● Exercise brief
The material below holds pictures, which are to be left out; copy exactly the lines from the one with "orange teapot: 2 -> 5" through the one with "yellow light bulb: 4 -> 0".

● Exercise data
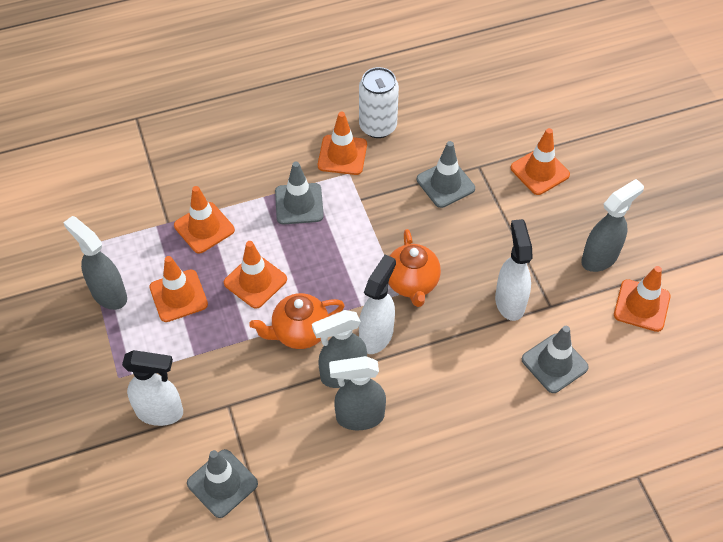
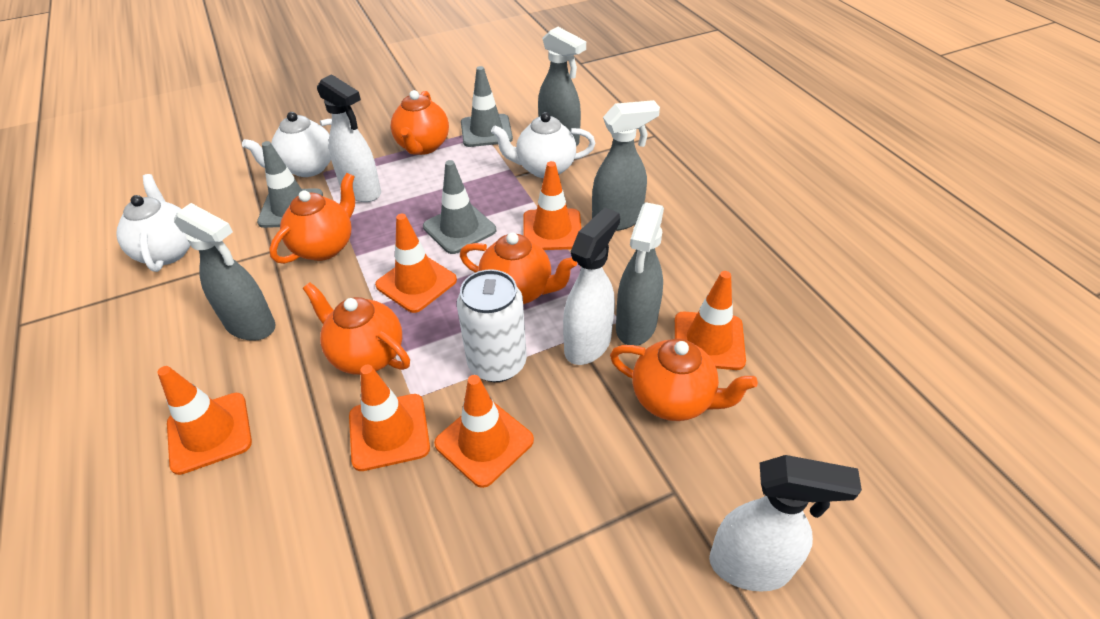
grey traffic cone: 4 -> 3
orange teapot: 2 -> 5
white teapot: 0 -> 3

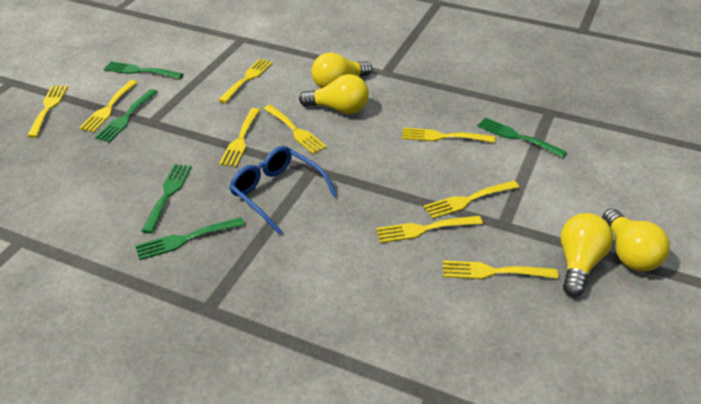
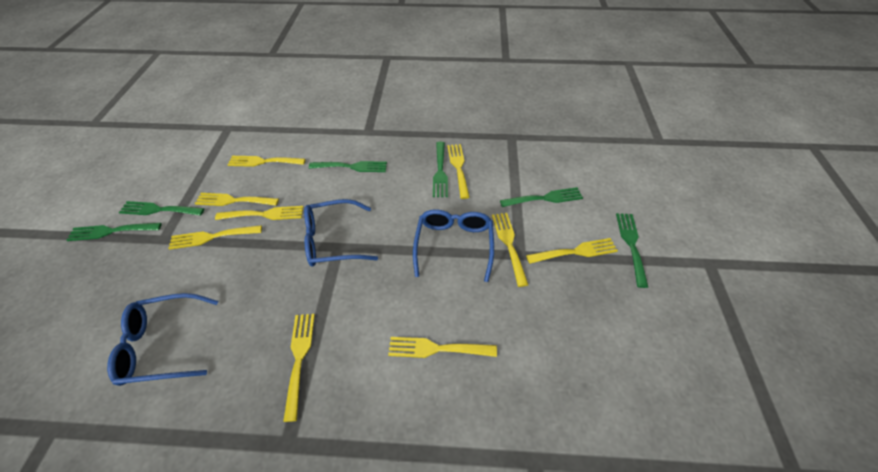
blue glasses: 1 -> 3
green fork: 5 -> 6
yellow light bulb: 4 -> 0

==

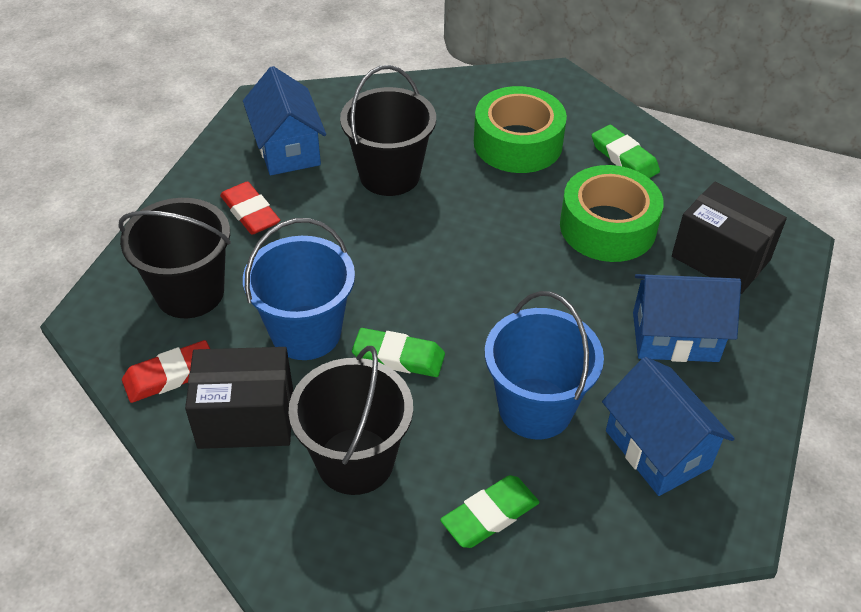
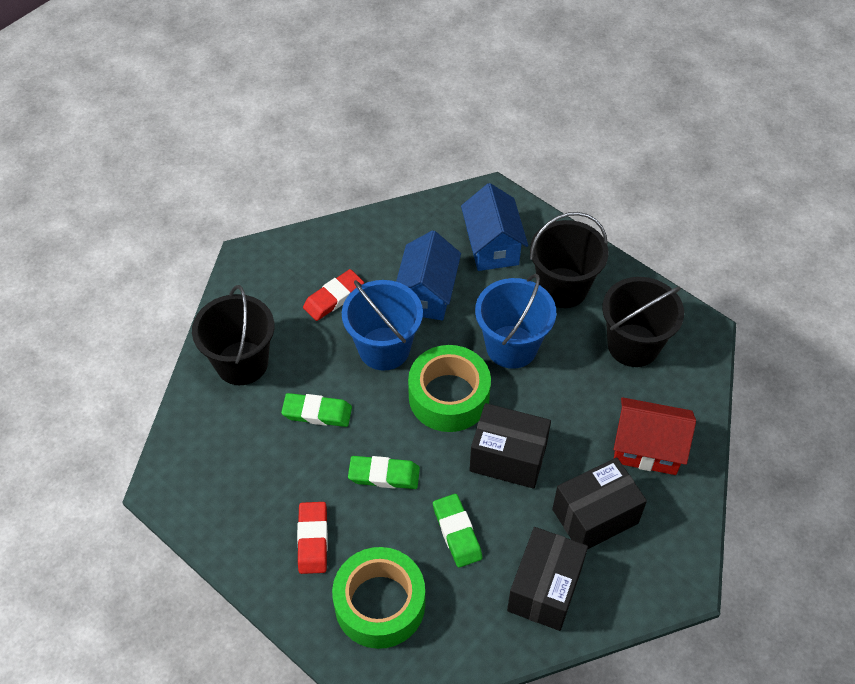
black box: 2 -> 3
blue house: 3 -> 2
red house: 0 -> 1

● Final answer
orange teapot: 2 -> 5
white teapot: 0 -> 3

blue glasses: 1 -> 3
green fork: 5 -> 6
yellow light bulb: 4 -> 0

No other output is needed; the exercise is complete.